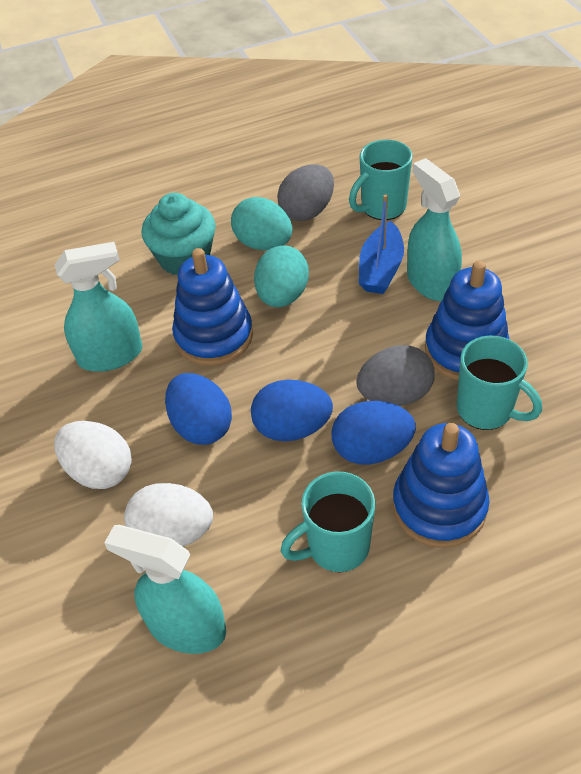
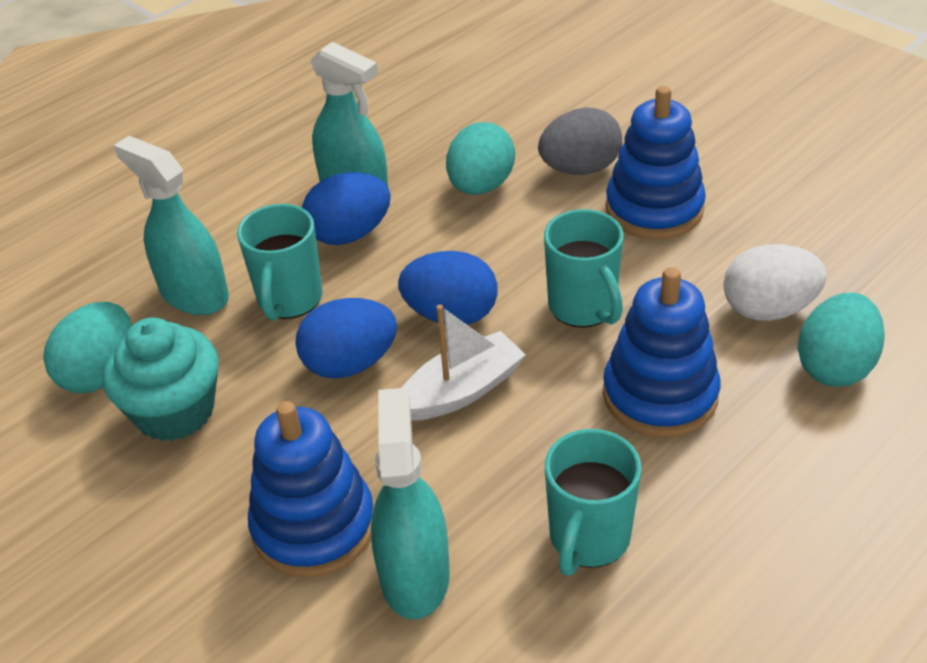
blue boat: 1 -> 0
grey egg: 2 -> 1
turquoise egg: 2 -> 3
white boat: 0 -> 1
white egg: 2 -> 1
════════════════════
◆ GOAL OF THE EXERCISE ◆
An exact copy of every entry, without pictures, should be your output.

◆ EXERCISE OUTPUT ◆
blue boat: 1 -> 0
grey egg: 2 -> 1
turquoise egg: 2 -> 3
white boat: 0 -> 1
white egg: 2 -> 1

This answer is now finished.